Copy each line below exactly as it appears. Pictures are to be omitted.

## Task data
= Beginning of Section =

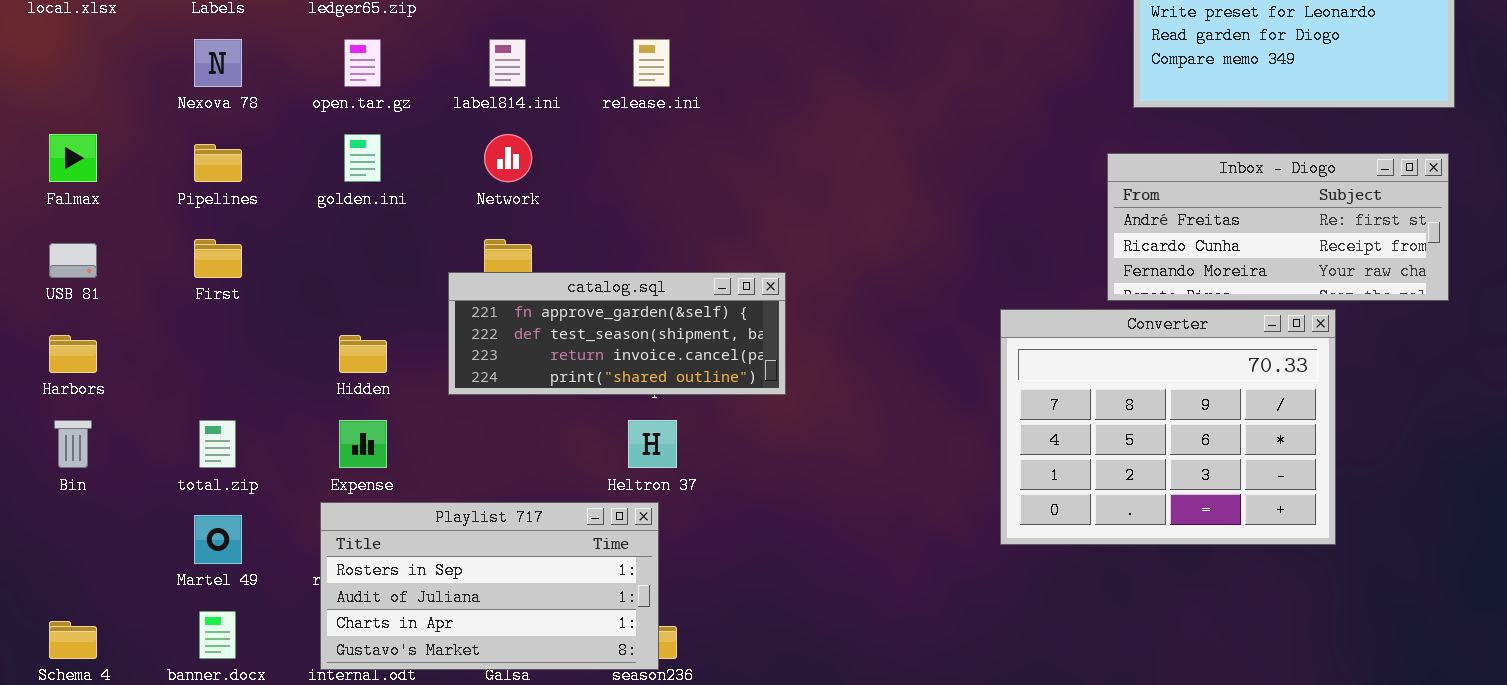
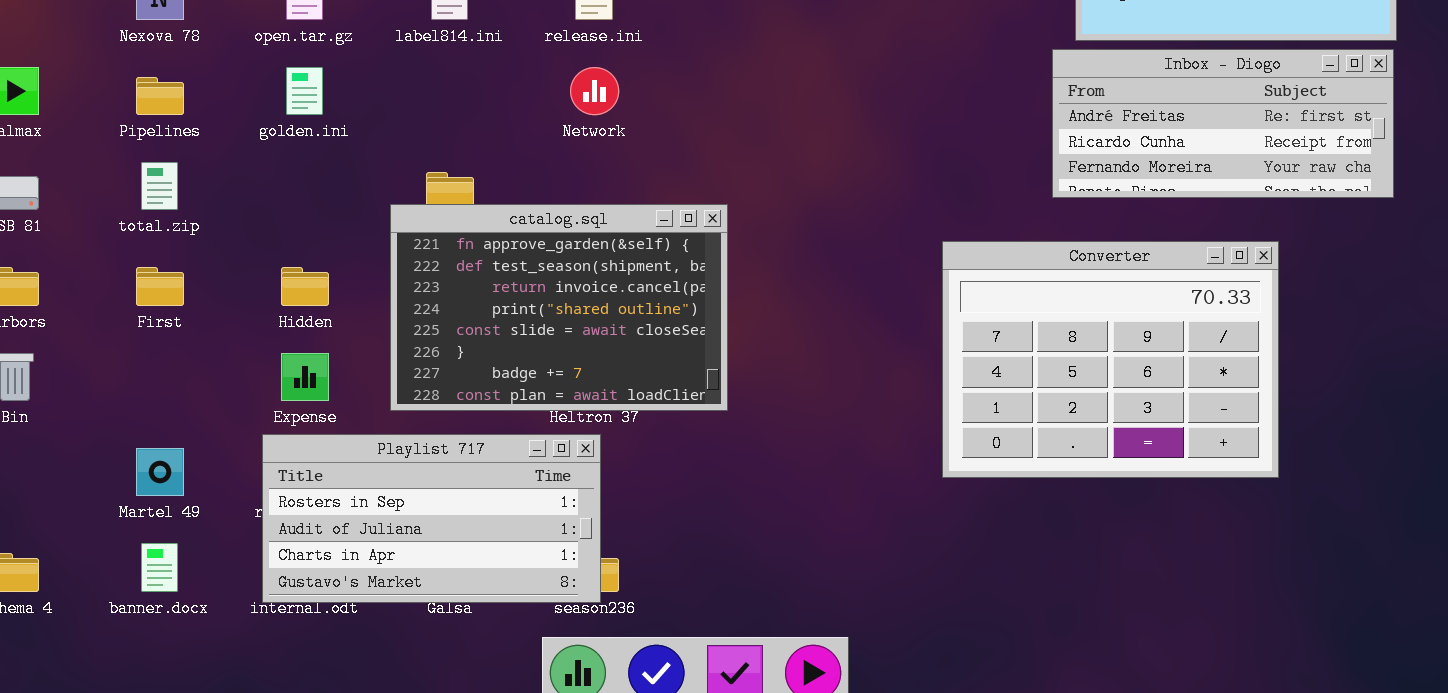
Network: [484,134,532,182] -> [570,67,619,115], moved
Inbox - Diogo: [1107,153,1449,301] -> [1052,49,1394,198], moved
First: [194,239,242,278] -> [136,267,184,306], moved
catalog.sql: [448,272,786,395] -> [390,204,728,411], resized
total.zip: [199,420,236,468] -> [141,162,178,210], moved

= End of Section =

## Reply to the task
Network: [484,134,532,182] -> [570,67,619,115], moved
Inbox - Diogo: [1107,153,1449,301] -> [1052,49,1394,198], moved
First: [194,239,242,278] -> [136,267,184,306], moved
catalog.sql: [448,272,786,395] -> [390,204,728,411], resized
total.zip: [199,420,236,468] -> [141,162,178,210], moved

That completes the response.